Exact copy, pictures excluded: the lines from the one containing "cyan tile C4:C6" to the end of the listing.

※

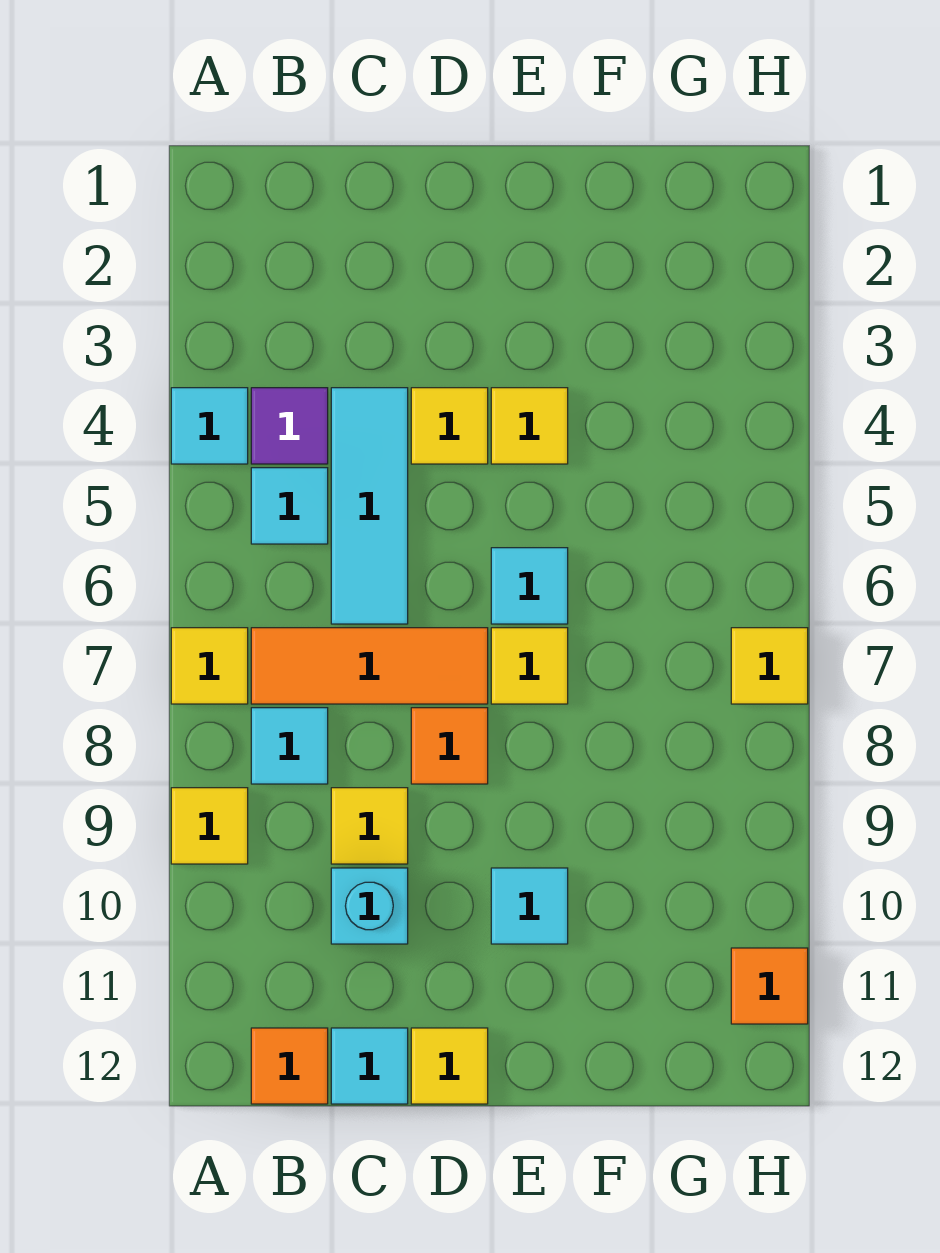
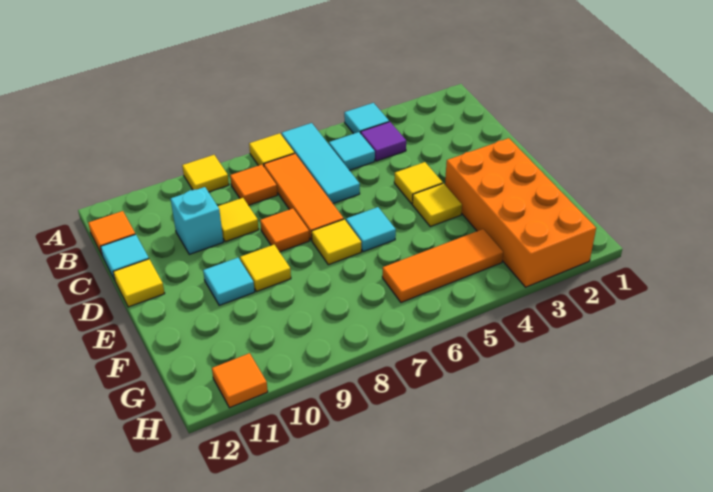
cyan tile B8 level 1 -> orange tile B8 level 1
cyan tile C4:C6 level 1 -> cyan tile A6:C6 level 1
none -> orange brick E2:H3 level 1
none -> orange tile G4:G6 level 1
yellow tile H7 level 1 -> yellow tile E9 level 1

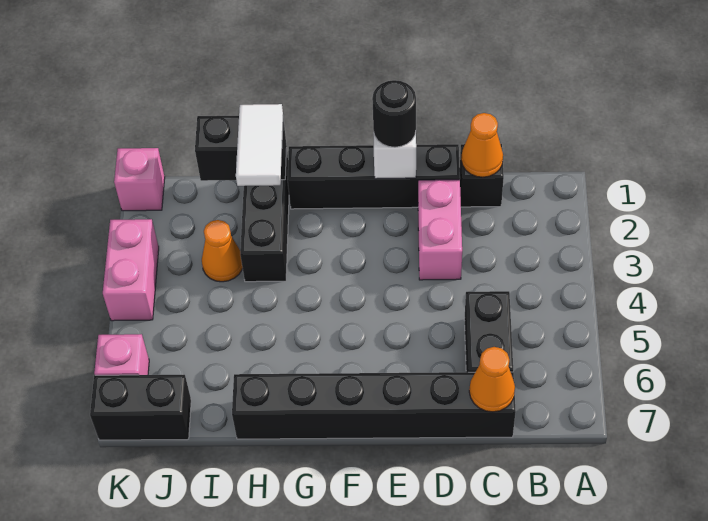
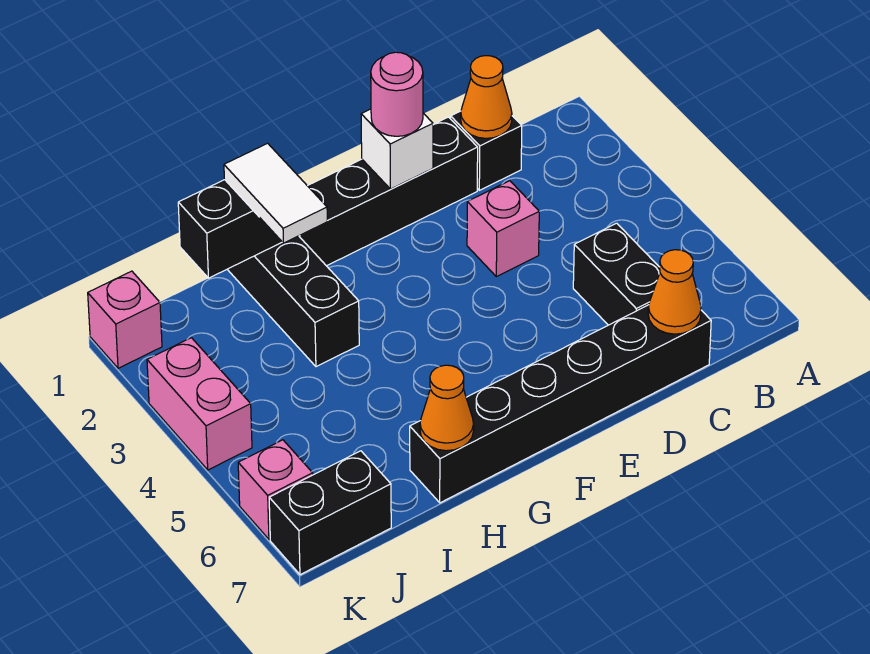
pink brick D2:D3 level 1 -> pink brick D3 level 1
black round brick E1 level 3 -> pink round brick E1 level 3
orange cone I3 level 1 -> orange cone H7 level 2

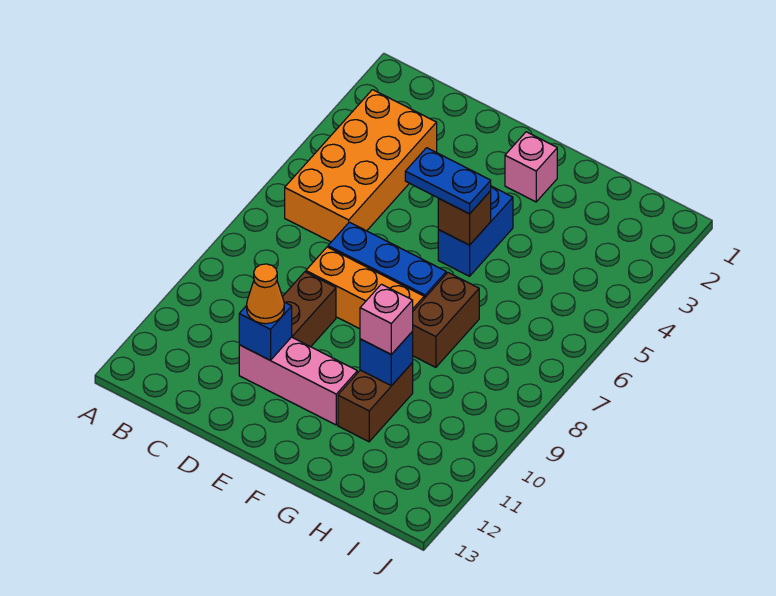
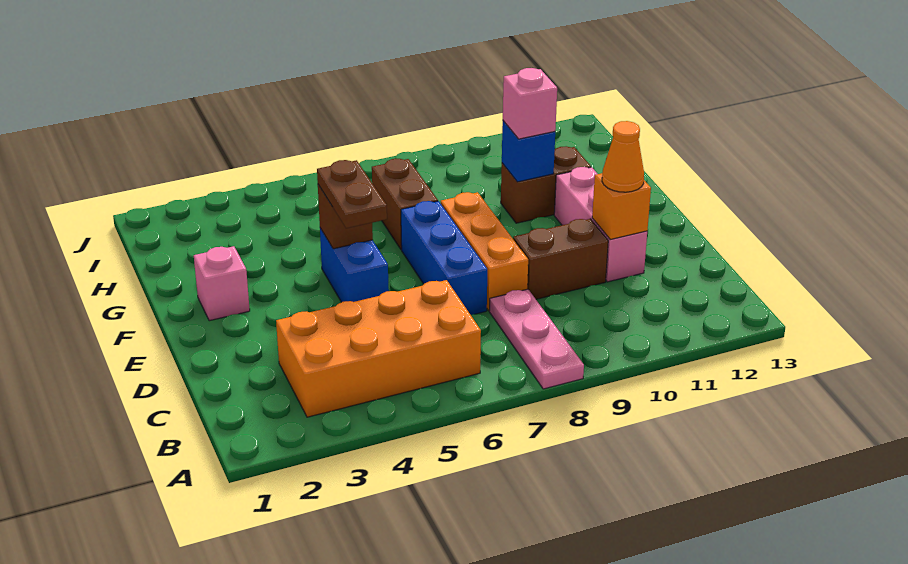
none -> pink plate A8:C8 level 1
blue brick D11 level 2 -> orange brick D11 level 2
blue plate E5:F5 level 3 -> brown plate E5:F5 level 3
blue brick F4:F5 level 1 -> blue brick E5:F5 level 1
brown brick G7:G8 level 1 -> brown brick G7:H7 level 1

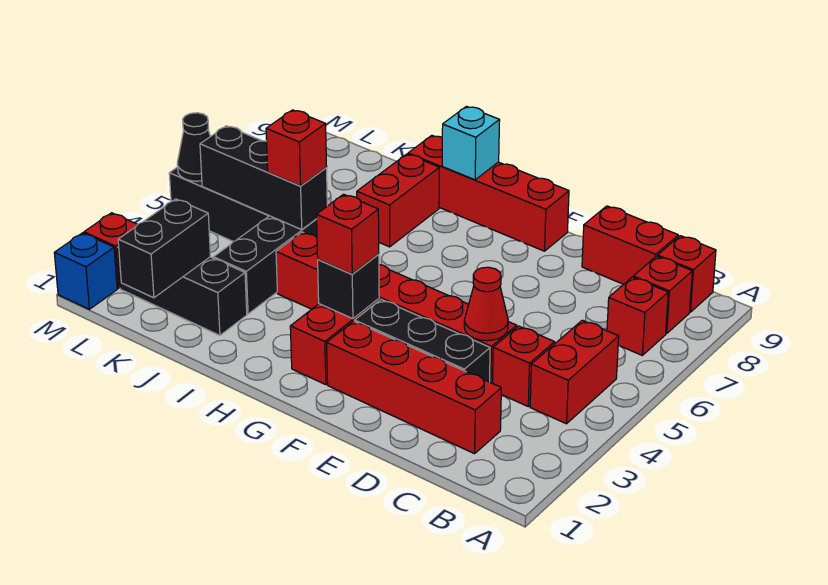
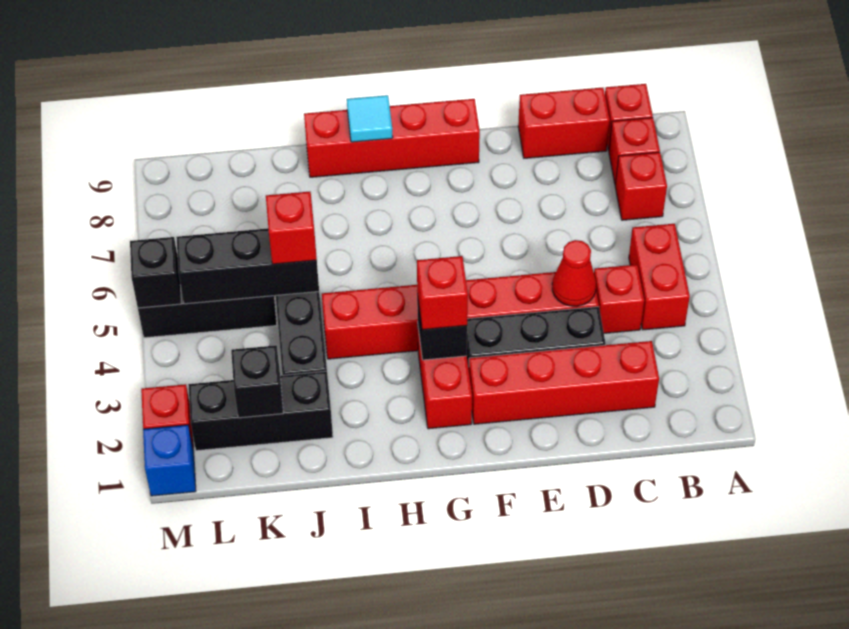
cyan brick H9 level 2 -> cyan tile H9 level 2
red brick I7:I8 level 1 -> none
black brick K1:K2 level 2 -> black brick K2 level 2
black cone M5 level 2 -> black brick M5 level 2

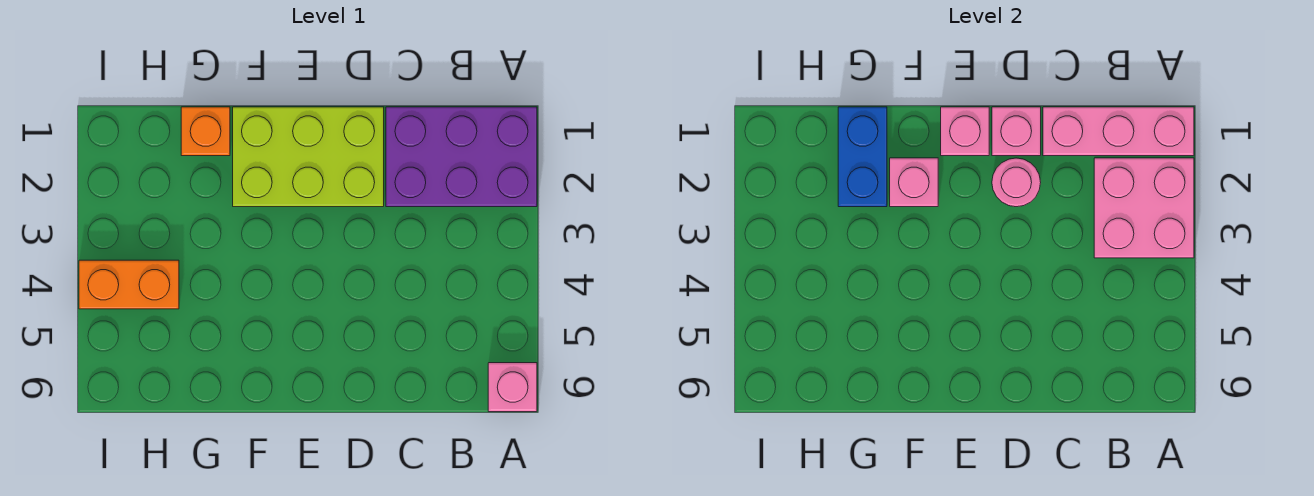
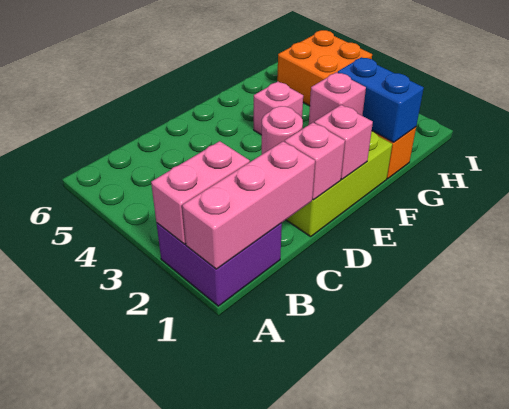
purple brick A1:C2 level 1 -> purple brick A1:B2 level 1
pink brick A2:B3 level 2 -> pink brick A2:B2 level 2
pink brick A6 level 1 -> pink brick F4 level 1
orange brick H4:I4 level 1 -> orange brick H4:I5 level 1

※

Result of this exercise:
cyan tile C4:C6 level 1 -> cyan tile A6:C6 level 1
none -> orange brick E2:H3 level 1
none -> orange tile G4:G6 level 1
yellow tile H7 level 1 -> yellow tile E9 level 1

pink brick D2:D3 level 1 -> pink brick D3 level 1
black round brick E1 level 3 -> pink round brick E1 level 3
orange cone I3 level 1 -> orange cone H7 level 2

none -> pink plate A8:C8 level 1
blue brick D11 level 2 -> orange brick D11 level 2
blue plate E5:F5 level 3 -> brown plate E5:F5 level 3
blue brick F4:F5 level 1 -> blue brick E5:F5 level 1
brown brick G7:G8 level 1 -> brown brick G7:H7 level 1

cyan brick H9 level 2 -> cyan tile H9 level 2
red brick I7:I8 level 1 -> none
black brick K1:K2 level 2 -> black brick K2 level 2
black cone M5 level 2 -> black brick M5 level 2

purple brick A1:C2 level 1 -> purple brick A1:B2 level 1
pink brick A2:B3 level 2 -> pink brick A2:B2 level 2
pink brick A6 level 1 -> pink brick F4 level 1
orange brick H4:I4 level 1 -> orange brick H4:I5 level 1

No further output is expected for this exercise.